# Exercise details
Using the listing below, keep only the lines with the word "blue" and copy them.

————

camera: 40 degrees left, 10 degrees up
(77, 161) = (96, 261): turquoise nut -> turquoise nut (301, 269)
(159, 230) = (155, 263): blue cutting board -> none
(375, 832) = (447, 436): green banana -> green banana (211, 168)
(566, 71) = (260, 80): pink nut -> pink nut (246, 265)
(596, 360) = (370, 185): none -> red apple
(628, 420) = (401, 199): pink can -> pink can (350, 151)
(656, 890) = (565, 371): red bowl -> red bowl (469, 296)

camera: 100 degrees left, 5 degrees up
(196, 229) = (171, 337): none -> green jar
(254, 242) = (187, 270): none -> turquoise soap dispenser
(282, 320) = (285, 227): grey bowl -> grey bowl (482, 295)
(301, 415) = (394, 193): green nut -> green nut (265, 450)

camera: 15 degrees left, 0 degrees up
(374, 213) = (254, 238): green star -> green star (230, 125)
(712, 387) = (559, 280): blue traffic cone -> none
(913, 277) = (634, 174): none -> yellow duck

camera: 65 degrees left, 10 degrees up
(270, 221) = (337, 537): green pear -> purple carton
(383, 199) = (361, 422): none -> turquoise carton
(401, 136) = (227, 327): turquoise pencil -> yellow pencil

————

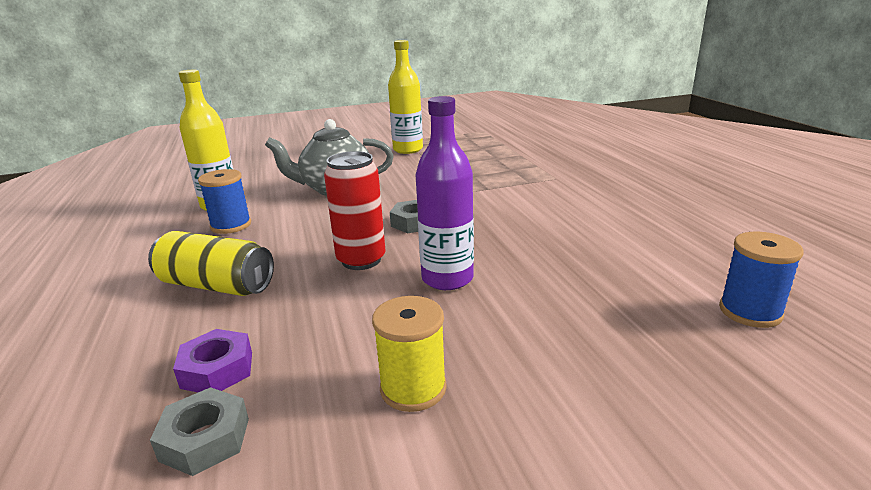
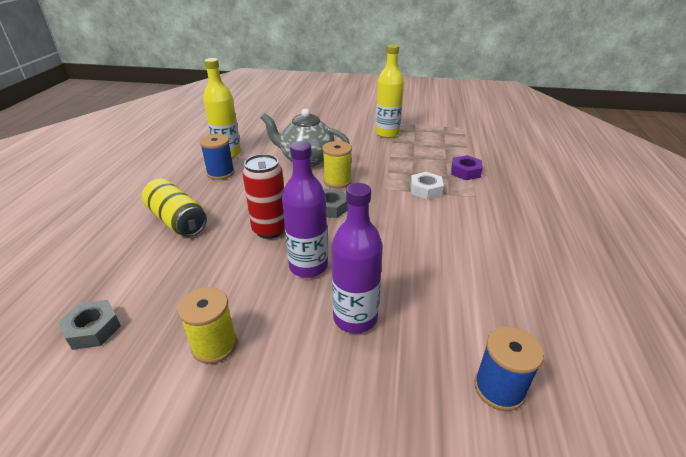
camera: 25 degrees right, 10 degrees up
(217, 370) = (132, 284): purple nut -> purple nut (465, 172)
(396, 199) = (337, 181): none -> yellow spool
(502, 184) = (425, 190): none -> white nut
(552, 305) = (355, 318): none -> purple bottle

————

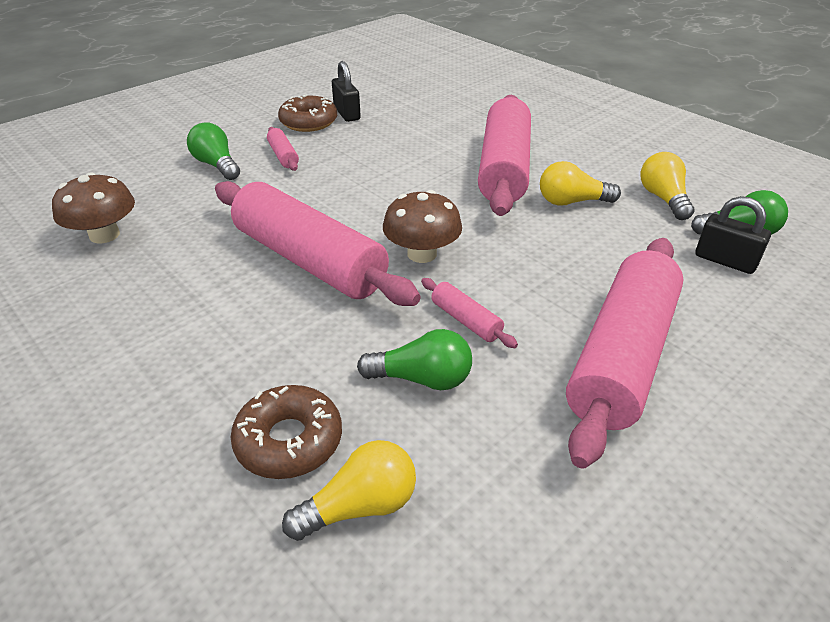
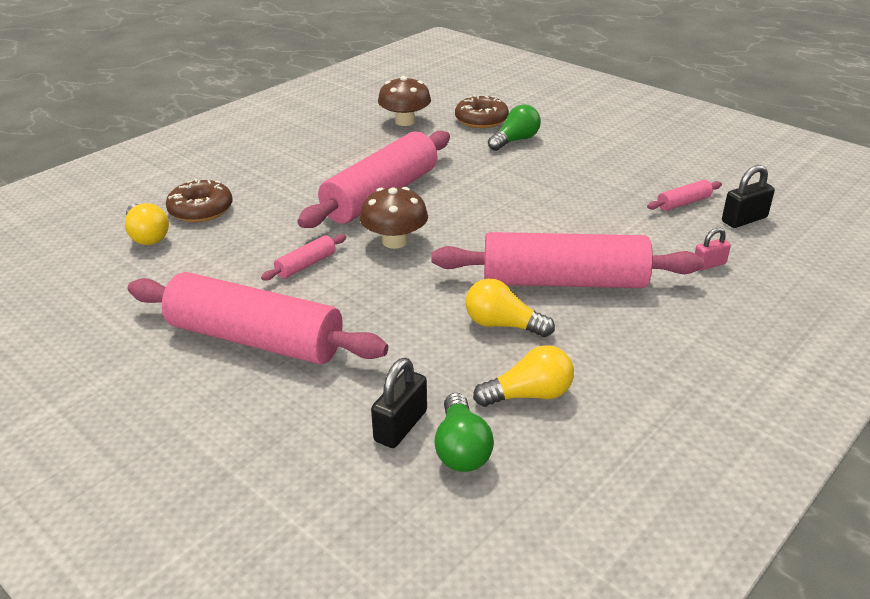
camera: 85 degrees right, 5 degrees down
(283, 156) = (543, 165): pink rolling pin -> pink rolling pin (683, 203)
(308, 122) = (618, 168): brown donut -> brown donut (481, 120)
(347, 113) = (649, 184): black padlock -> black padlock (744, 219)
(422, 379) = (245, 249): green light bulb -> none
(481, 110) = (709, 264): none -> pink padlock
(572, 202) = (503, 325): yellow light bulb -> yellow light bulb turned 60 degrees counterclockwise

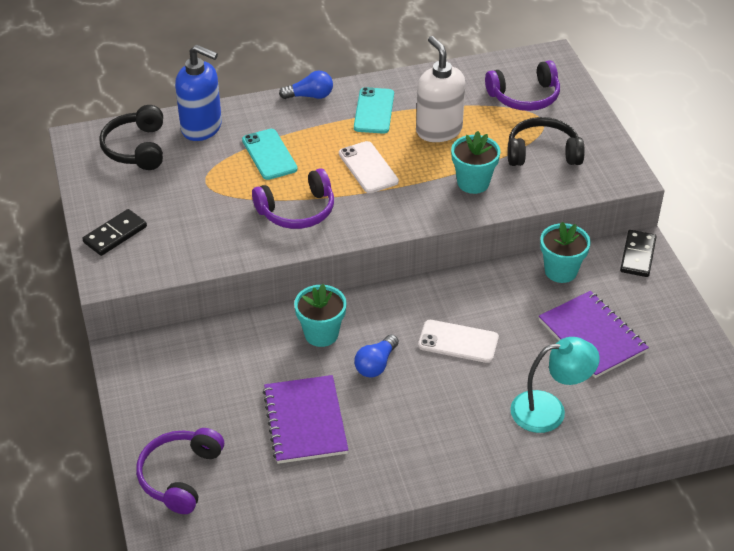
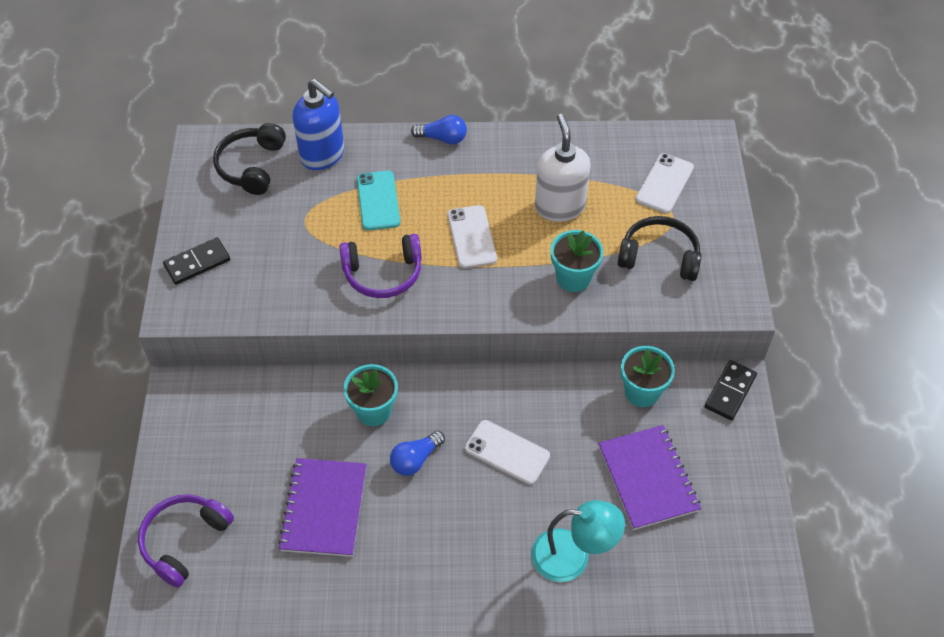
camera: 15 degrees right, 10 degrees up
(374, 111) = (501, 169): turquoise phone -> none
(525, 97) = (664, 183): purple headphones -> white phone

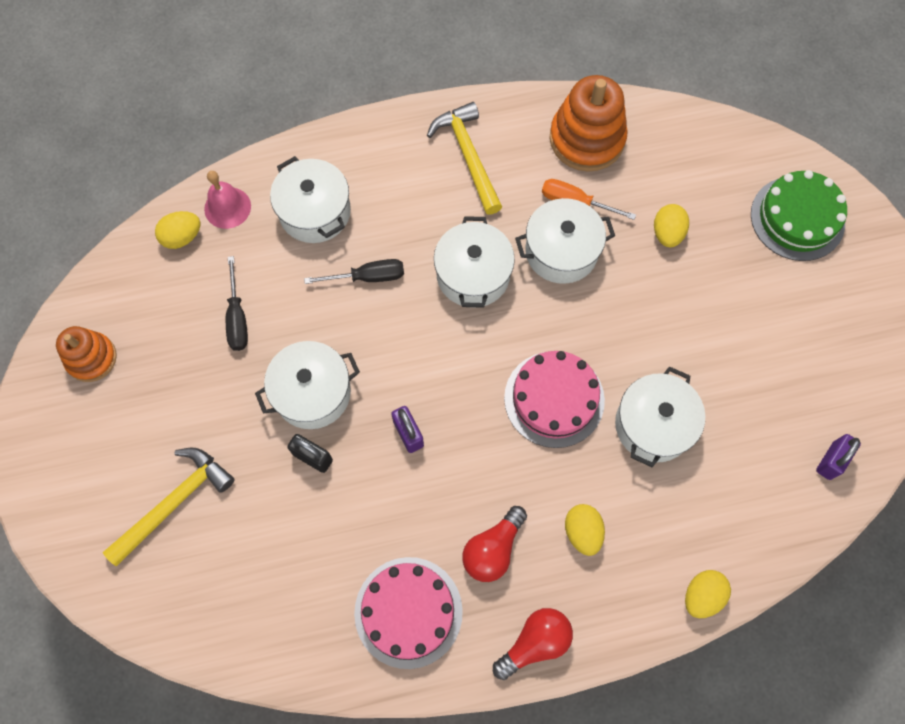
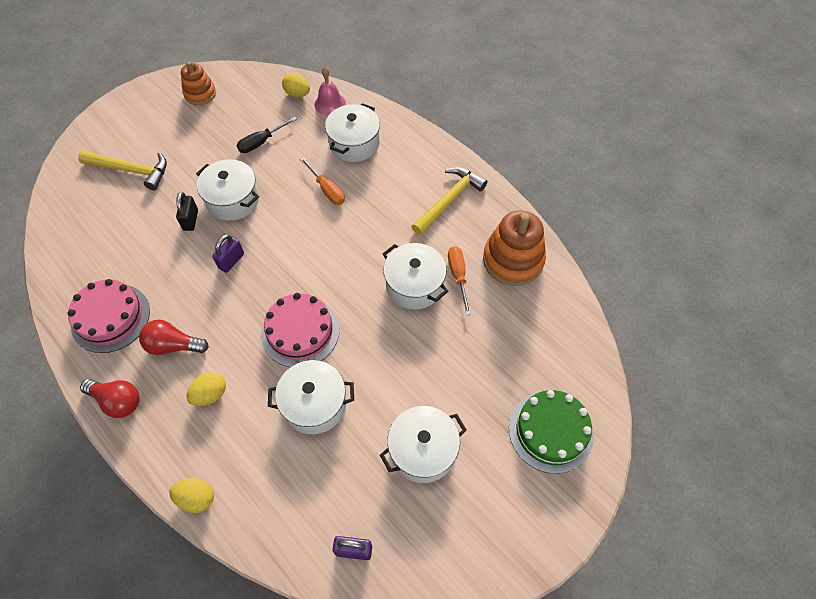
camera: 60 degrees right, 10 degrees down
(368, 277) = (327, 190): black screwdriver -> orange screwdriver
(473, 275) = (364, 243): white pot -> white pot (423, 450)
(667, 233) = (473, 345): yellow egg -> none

————

# Answer section
(159, 230) = (155, 263): blue cutting board -> none
(712, 387) = (559, 280): blue traffic cone -> none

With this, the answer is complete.